● **Work task**:
In the records below, find the line with "D1: none -> diode (A SIG38, K SIG14)" and the line with "L1: 15uH (+12V, N4) -> none". Print both exactly, along with every line between them, and no other line.

● **Excerpted data**:
[Start of Attachment]
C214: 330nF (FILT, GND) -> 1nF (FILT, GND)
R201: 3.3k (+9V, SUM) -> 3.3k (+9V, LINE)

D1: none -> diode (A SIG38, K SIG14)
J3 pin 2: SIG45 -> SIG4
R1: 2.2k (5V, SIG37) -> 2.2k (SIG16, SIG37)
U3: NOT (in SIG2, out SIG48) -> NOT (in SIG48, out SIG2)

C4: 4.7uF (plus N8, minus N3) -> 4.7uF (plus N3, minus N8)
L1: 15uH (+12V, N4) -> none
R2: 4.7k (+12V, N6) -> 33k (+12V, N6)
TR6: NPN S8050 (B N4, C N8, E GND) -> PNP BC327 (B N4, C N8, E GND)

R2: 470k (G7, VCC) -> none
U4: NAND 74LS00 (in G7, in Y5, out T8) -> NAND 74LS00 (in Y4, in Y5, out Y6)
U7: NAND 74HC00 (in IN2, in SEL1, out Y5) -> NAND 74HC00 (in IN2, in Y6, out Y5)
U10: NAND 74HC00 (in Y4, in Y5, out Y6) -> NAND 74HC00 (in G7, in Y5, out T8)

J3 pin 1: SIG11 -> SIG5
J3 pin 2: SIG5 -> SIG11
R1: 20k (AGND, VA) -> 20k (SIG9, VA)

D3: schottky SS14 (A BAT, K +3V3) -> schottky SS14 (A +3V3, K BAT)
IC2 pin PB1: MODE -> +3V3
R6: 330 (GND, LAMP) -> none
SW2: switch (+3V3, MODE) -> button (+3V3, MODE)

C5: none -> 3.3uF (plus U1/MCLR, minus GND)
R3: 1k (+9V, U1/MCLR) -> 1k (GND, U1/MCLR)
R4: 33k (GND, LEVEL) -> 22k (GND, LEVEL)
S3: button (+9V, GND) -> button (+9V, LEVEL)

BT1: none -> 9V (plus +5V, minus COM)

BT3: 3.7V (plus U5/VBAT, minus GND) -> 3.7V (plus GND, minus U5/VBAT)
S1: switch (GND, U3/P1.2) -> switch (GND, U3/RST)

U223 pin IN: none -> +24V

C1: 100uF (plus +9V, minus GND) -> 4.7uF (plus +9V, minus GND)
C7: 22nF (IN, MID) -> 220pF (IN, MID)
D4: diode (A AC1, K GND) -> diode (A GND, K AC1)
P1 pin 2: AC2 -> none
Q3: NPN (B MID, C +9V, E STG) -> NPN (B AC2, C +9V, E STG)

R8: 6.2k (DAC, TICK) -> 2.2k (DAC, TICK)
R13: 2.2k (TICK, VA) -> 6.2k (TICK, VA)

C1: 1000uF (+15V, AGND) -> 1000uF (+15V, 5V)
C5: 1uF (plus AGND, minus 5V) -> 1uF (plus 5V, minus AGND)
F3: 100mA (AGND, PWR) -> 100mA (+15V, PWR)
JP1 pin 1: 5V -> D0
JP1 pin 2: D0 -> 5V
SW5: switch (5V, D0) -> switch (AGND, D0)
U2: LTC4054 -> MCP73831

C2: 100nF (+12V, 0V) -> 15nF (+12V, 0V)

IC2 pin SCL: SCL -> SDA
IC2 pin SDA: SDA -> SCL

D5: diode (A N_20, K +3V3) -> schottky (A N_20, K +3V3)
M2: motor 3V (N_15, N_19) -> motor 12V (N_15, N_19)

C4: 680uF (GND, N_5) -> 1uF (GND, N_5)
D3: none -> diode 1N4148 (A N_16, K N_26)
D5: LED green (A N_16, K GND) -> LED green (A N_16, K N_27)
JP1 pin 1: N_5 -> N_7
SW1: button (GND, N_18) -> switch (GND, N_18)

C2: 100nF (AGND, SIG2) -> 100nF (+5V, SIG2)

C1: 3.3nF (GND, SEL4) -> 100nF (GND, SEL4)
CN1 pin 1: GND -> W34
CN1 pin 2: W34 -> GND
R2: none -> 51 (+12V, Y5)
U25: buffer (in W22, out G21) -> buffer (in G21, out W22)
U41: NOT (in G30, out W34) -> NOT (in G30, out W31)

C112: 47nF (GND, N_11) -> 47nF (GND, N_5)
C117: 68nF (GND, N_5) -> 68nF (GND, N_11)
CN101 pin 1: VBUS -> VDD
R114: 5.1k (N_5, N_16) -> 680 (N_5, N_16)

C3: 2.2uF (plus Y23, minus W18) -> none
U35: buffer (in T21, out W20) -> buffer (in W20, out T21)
[End of Attachment]
● **Written response**:
D1: none -> diode (A SIG38, K SIG14)
J3 pin 2: SIG45 -> SIG4
R1: 2.2k (5V, SIG37) -> 2.2k (SIG16, SIG37)
U3: NOT (in SIG2, out SIG48) -> NOT (in SIG48, out SIG2)

C4: 4.7uF (plus N8, minus N3) -> 4.7uF (plus N3, minus N8)
L1: 15uH (+12V, N4) -> none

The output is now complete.